Records provided -
——————
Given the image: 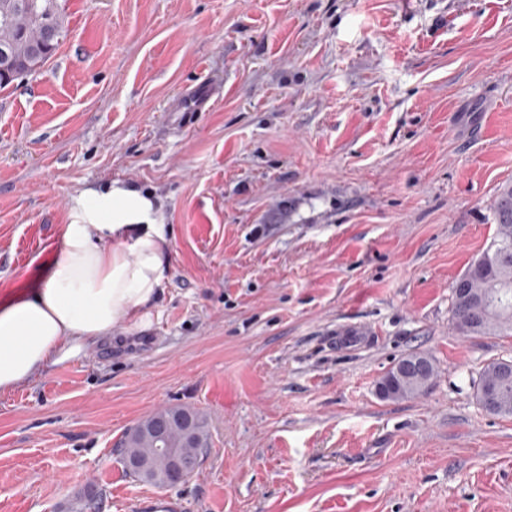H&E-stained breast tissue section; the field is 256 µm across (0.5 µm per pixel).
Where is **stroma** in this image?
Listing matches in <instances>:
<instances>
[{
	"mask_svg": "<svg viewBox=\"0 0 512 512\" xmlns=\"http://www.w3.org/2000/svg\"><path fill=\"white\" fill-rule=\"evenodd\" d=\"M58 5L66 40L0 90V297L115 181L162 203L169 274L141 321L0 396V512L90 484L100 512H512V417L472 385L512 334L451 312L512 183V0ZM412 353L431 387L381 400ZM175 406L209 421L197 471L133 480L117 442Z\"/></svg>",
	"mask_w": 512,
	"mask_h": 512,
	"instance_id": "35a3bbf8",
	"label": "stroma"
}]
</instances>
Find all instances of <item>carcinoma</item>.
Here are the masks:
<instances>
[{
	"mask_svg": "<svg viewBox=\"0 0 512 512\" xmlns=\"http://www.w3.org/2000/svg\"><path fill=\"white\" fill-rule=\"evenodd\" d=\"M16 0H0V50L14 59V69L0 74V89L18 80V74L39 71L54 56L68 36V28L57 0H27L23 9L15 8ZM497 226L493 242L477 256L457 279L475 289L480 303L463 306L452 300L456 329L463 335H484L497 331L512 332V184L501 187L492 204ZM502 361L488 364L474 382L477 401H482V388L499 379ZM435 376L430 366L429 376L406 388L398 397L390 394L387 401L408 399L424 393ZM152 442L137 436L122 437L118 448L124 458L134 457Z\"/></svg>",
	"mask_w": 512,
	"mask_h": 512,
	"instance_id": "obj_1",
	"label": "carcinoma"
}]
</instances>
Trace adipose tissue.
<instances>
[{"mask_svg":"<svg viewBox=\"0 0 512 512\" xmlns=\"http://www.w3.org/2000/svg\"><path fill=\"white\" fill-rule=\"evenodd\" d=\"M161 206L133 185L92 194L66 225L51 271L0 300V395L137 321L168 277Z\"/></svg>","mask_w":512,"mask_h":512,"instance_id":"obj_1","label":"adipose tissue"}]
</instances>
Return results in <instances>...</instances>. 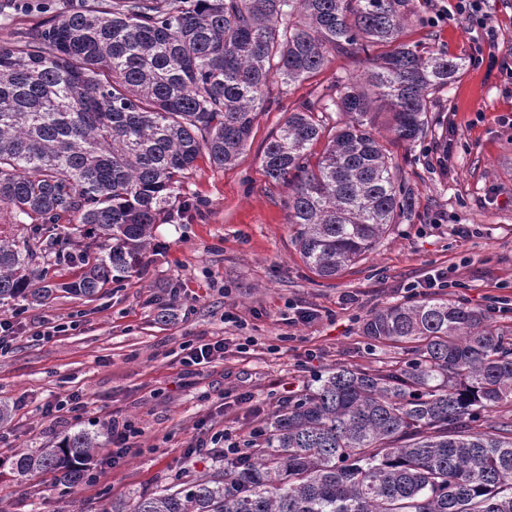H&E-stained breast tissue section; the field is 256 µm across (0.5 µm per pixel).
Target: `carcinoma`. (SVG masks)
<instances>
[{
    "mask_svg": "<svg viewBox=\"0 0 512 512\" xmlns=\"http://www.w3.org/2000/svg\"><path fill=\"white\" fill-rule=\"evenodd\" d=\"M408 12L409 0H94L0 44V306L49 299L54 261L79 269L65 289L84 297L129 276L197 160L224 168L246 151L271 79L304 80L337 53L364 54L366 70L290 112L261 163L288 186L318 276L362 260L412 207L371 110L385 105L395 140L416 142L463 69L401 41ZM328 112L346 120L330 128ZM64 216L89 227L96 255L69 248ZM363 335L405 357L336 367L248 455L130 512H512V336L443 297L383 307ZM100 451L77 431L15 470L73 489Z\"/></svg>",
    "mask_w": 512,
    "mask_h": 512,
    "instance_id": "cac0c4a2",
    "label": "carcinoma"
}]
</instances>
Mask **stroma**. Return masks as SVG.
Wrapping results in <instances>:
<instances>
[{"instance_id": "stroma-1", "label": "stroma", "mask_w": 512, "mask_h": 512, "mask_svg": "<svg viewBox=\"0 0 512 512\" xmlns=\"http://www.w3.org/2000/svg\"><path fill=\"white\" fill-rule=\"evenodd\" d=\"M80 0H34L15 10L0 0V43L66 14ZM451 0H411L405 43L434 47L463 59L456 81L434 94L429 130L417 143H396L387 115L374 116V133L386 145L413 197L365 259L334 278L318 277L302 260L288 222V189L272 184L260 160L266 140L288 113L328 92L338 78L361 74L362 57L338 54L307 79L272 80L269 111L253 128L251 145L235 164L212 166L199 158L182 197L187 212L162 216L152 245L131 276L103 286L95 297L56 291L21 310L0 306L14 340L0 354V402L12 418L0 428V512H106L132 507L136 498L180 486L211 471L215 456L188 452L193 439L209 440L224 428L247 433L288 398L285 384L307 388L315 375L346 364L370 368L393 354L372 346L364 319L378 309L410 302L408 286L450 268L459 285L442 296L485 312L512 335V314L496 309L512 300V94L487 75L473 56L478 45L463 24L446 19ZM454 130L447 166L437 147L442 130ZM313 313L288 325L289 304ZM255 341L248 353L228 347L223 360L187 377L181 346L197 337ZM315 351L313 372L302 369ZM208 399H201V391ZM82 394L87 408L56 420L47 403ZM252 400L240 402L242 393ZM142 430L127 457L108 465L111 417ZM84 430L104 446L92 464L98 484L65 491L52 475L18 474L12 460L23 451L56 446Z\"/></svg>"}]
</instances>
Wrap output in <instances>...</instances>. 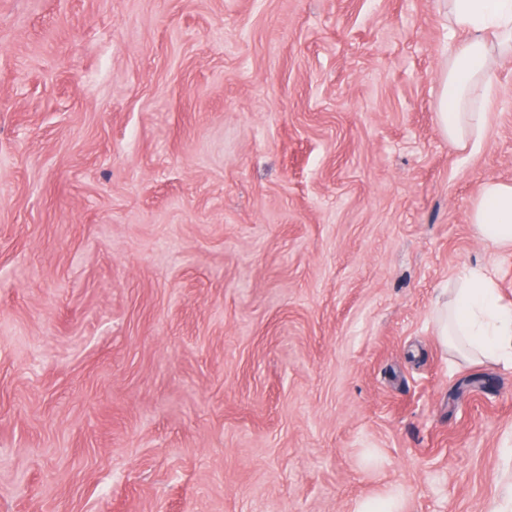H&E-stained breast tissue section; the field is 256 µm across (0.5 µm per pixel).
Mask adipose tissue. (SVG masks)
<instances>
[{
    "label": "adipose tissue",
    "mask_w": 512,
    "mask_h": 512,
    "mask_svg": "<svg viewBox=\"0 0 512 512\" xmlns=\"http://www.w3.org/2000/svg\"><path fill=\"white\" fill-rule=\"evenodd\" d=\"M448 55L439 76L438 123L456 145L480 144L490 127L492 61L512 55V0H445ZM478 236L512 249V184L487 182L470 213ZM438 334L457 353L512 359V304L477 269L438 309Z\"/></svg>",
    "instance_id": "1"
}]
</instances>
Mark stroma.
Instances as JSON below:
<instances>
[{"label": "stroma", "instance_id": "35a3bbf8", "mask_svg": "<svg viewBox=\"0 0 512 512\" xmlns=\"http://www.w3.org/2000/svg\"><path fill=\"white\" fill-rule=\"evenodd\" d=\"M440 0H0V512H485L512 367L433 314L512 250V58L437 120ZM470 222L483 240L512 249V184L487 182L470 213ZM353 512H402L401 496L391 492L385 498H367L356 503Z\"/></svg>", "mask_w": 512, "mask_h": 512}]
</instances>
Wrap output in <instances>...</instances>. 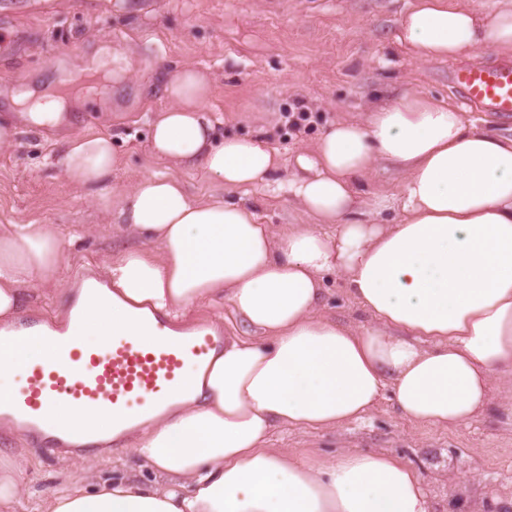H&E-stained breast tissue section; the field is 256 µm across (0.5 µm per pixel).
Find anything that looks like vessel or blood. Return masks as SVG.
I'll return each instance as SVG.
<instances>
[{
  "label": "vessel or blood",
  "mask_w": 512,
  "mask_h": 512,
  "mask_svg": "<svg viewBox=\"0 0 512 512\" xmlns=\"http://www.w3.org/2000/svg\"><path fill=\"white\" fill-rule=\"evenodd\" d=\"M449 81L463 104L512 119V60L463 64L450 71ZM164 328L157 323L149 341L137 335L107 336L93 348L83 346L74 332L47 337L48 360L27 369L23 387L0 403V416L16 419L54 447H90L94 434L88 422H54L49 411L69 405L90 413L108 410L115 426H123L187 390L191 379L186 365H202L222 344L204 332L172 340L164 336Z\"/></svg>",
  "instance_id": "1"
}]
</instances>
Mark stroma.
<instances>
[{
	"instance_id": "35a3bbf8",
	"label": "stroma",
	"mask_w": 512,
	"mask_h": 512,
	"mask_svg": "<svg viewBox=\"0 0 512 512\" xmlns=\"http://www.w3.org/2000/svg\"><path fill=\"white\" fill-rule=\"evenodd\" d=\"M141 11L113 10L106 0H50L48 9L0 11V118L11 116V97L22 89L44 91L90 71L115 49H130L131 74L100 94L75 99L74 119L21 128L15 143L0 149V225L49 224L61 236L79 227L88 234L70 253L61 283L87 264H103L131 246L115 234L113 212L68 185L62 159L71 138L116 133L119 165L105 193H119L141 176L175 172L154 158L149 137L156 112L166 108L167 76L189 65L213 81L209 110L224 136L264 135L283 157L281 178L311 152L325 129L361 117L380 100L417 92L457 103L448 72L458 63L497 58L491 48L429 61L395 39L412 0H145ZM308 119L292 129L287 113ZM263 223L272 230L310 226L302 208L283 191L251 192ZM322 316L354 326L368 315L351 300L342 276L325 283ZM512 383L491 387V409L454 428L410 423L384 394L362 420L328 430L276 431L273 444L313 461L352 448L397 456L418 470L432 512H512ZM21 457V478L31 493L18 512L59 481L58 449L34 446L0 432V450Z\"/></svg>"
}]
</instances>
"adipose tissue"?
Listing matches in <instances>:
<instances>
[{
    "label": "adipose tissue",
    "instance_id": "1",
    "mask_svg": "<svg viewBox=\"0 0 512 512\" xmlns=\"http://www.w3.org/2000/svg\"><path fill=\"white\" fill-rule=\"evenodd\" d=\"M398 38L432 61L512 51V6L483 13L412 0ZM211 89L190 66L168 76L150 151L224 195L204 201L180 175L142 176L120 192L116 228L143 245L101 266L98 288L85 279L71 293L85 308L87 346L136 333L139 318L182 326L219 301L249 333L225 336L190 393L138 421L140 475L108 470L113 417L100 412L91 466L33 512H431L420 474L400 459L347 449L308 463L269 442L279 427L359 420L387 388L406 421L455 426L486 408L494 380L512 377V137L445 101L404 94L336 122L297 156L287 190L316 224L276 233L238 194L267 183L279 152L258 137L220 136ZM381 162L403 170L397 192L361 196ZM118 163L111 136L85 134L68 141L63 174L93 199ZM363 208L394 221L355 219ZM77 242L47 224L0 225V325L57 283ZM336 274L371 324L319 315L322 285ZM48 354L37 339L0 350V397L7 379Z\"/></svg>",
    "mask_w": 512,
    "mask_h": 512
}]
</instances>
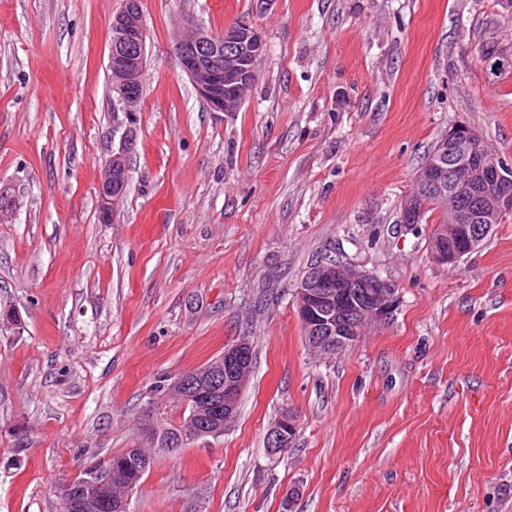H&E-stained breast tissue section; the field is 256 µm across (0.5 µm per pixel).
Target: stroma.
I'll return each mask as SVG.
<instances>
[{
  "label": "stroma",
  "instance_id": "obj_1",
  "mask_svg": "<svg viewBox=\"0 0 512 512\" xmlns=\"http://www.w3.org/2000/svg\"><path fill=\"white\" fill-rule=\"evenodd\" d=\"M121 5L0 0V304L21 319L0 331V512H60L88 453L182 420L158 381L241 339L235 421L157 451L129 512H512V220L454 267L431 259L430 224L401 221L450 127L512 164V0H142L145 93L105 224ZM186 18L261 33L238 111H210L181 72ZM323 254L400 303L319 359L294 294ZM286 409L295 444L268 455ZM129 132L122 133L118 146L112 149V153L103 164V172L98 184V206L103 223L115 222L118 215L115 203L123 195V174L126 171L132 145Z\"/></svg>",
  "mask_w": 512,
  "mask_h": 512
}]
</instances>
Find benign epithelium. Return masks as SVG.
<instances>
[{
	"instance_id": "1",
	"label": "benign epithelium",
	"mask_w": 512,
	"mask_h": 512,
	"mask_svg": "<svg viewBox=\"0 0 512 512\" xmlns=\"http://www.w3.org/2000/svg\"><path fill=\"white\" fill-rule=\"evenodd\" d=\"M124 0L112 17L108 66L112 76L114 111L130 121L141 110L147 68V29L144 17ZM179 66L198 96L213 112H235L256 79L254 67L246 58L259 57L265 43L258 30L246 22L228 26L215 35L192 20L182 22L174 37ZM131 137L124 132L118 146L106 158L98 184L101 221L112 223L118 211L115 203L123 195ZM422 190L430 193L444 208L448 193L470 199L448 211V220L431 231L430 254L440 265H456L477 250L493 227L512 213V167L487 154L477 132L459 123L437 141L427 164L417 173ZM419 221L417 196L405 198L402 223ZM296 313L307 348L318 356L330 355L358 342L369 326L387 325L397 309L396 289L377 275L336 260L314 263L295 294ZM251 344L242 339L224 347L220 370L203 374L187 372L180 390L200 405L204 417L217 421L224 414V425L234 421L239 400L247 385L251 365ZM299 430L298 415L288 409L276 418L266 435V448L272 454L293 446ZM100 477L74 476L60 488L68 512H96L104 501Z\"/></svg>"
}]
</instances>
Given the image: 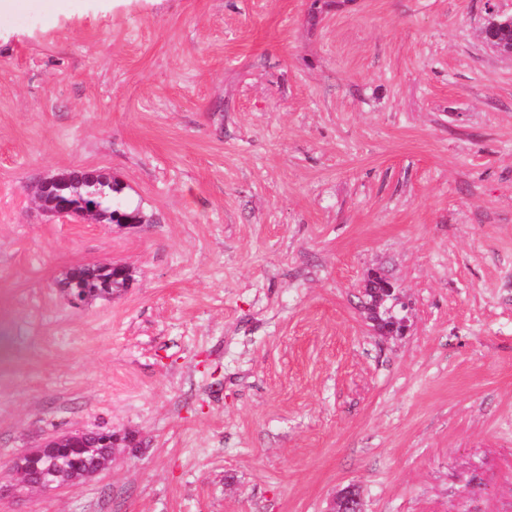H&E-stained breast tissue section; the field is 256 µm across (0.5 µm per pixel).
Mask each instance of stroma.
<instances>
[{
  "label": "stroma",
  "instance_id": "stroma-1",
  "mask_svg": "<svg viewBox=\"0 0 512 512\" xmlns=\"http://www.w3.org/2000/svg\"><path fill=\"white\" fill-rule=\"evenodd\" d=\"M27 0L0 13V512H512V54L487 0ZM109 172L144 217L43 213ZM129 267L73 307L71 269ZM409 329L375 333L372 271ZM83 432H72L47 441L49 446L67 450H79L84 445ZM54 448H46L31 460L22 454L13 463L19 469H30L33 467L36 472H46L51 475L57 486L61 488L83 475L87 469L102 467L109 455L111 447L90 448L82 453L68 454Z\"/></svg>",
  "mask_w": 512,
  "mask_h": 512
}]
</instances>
——————
What is required -
Report only the number of lines that hold the string "Find" in this listing.

Full response -
3